§ **Problem details**
Read through the listing below, and copy every line where the string "plus" appears.

§ **Source information**
# # # # #
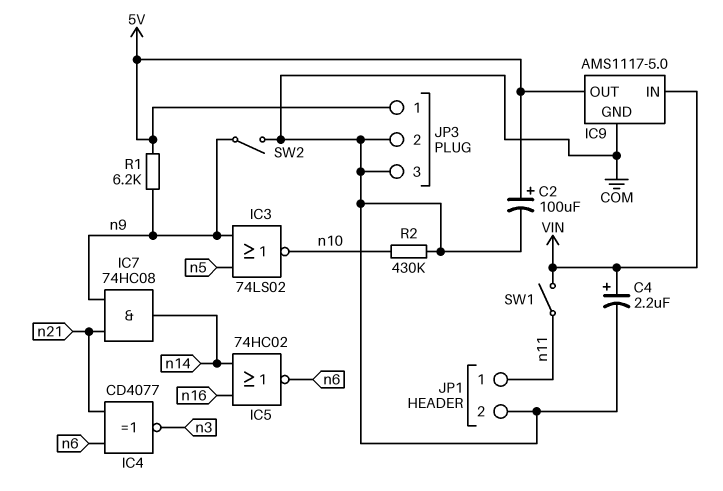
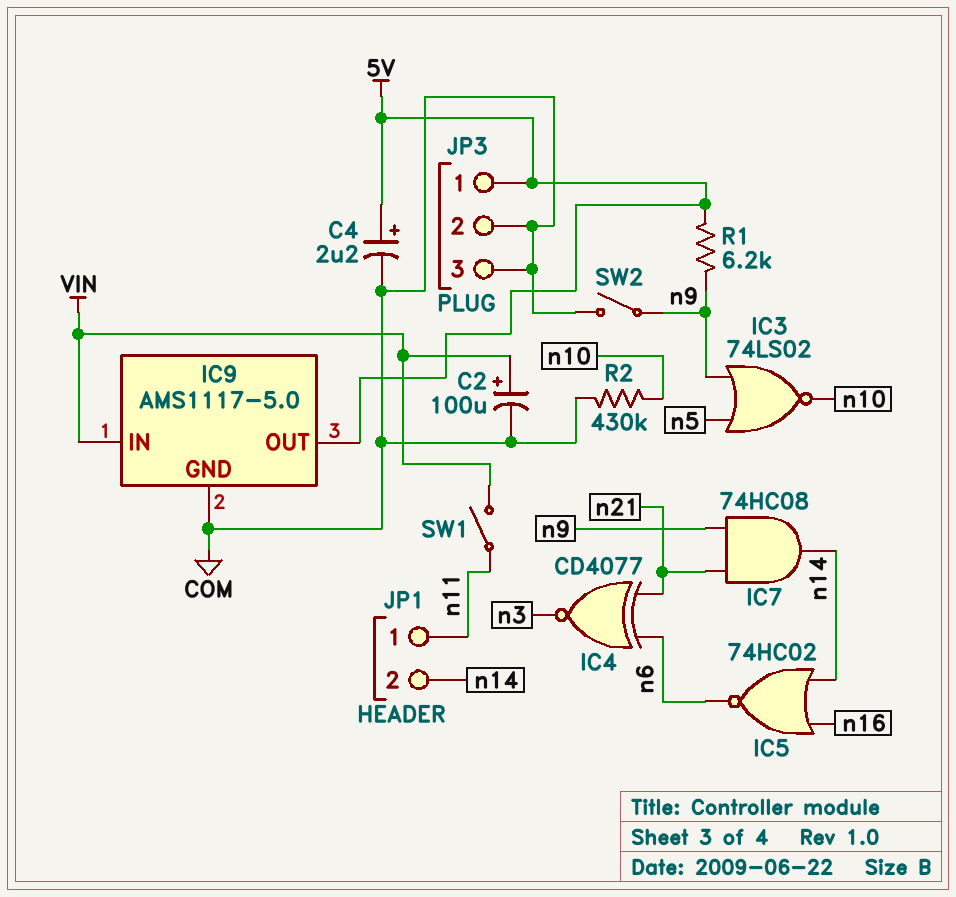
C2: 100uF (plus 5V, minus COM) -> 100uF (plus VIN, minus COM)
C4: 2.2uF (plus VIN, minus COM) -> 2.2uF (plus 5V, minus COM)
JP1 pin 2: COM -> n14

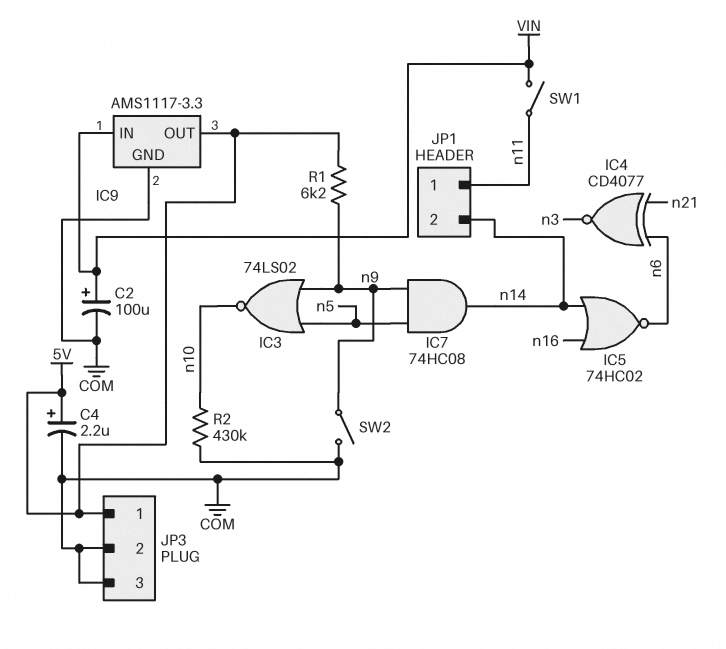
IC7: AND 74HC08 (in n9, in n21, out n14) -> AND 74HC08 (in n5, in n9, out n14)
IC9: AMS1117-5.0 -> AMS1117-3.3

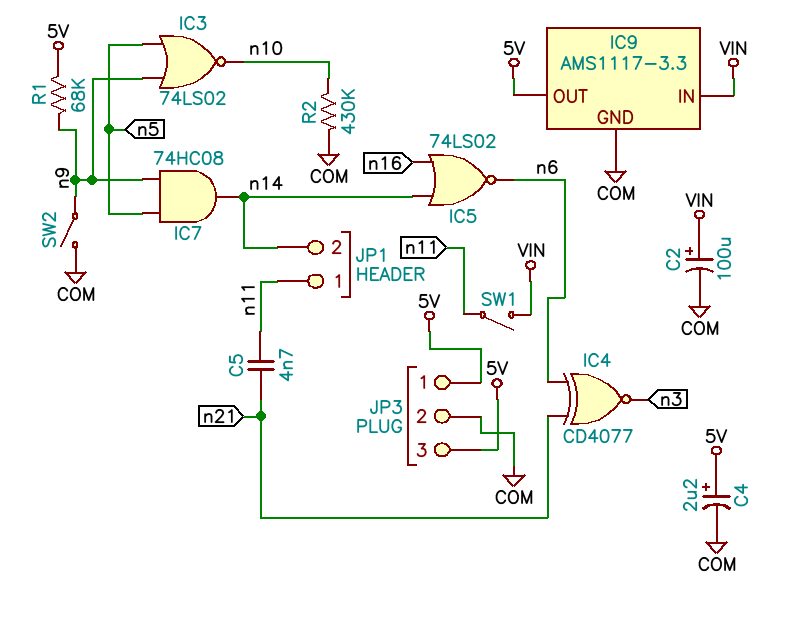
C5: none -> 4.7nF (n11, n21)
IC5: NOR 74HC02 (in n14, in n16, out n6) -> NOR 74LS02 (in n14, in n16, out n6)
JP3 pin 3: COM -> 5V
R1: 6.2k (5V, n9) -> 68k (5V, n9)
# # # # #
§ **Output for this task**
C2: 100uF (plus 5V, minus COM) -> 100uF (plus VIN, minus COM)
C4: 2.2uF (plus VIN, minus COM) -> 2.2uF (plus 5V, minus COM)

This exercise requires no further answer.